THE TASK - Please go line by line and repeat the data below exactly, with no images.

DATA IN THIS EXERCISE -

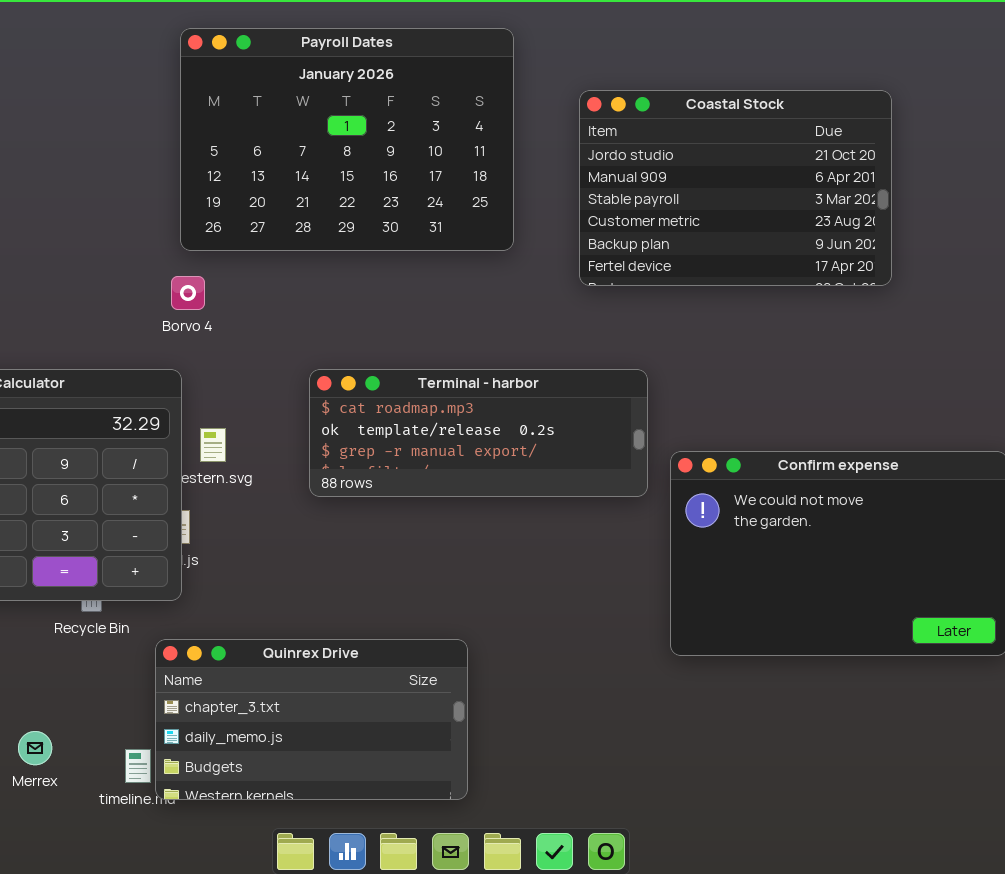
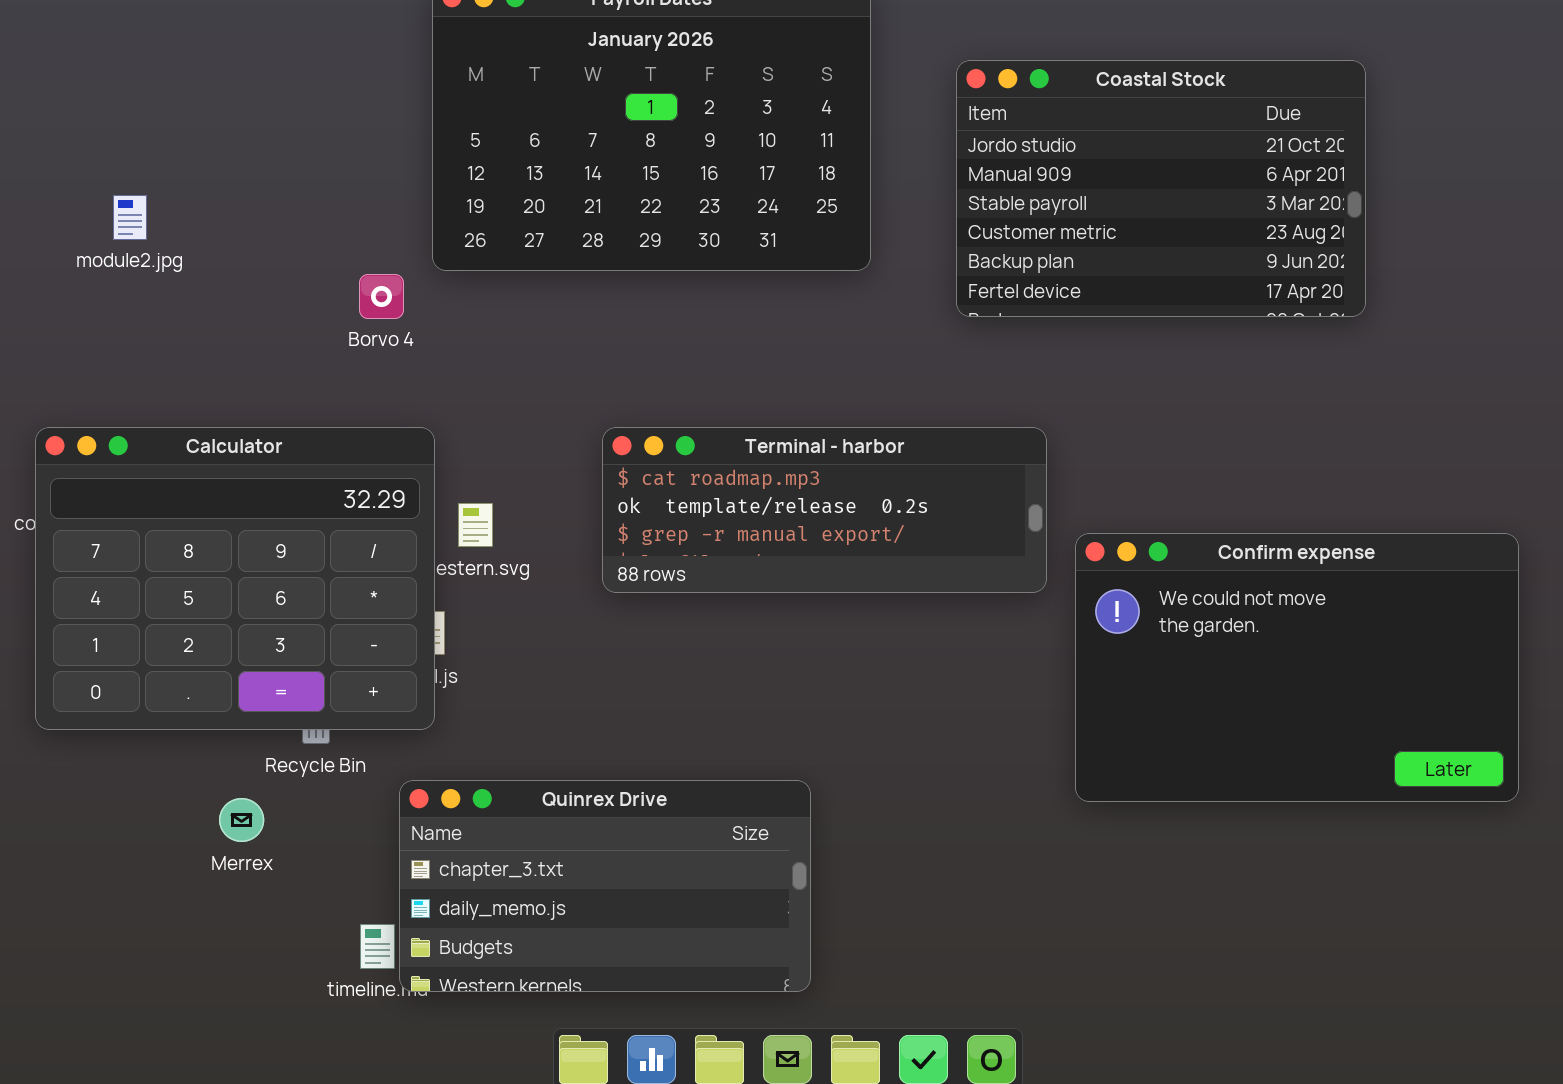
Borvo 4: [171,276,205,310] -> [359,274,404,319], moved
Merrex: [18,731,52,765] -> [219,798,264,842], moved

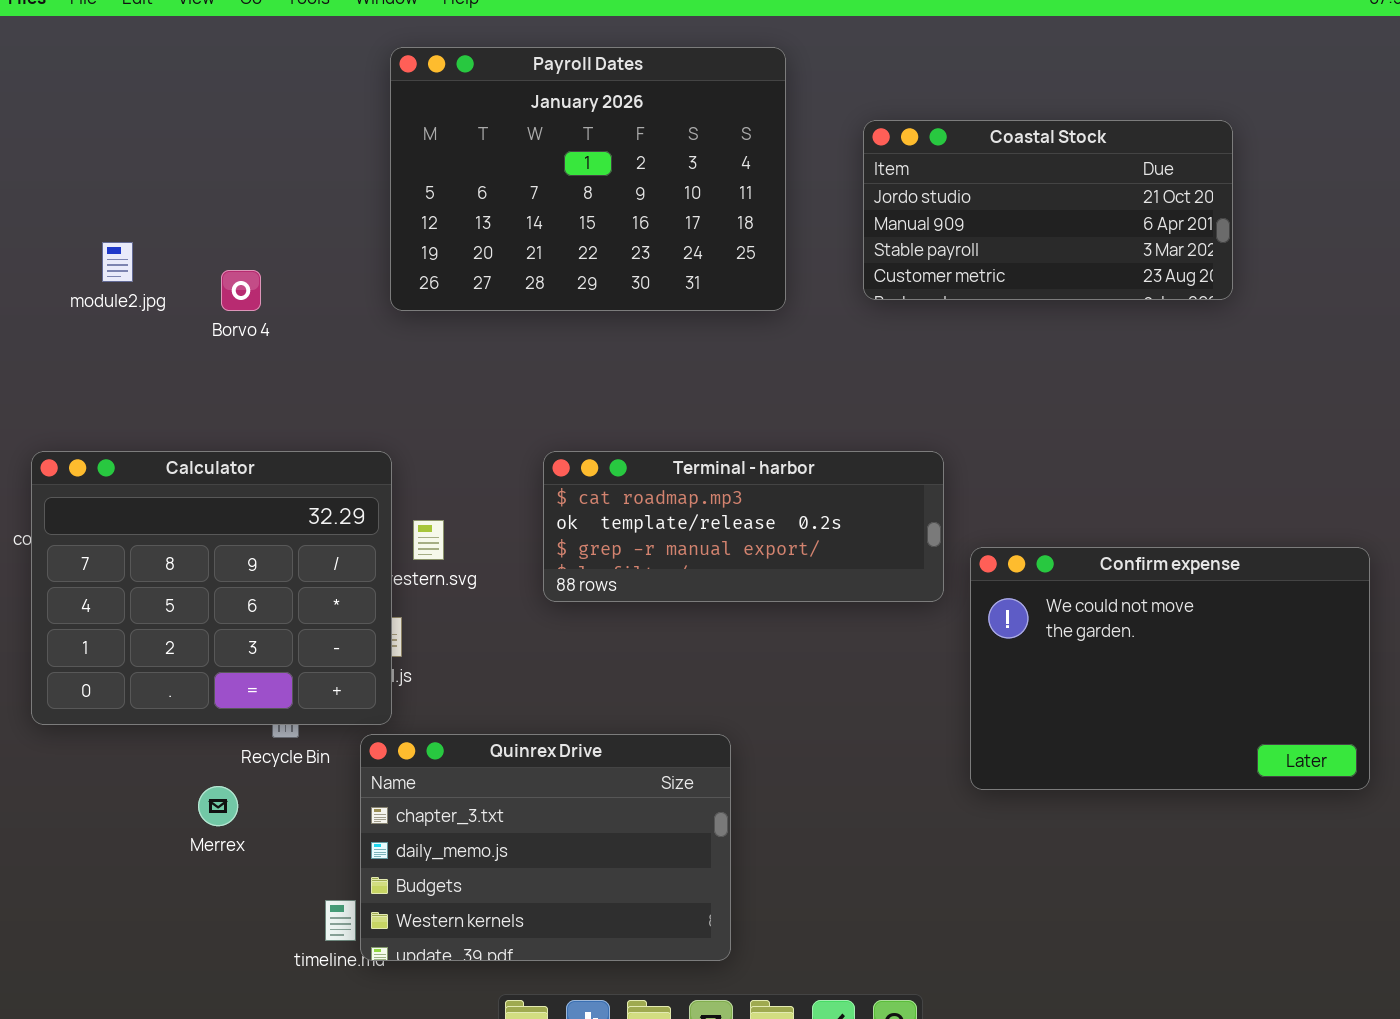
Coastal Stock: [956,60,1366,317] -> [863,120,1233,300], resized
Borvo 4: [359,274,404,319] -> [221,270,261,311], moved
Quinrex Drive: [399,780,811,992] -> [360,734,731,961], resized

EXERCISE RESULT -
Borvo 4: [171,276,205,310] -> [359,274,404,319], moved
Merrex: [18,731,52,765] -> [219,798,264,842], moved

Coastal Stock: [956,60,1366,317] -> [863,120,1233,300], resized
Borvo 4: [359,274,404,319] -> [221,270,261,311], moved
Quinrex Drive: [399,780,811,992] -> [360,734,731,961], resized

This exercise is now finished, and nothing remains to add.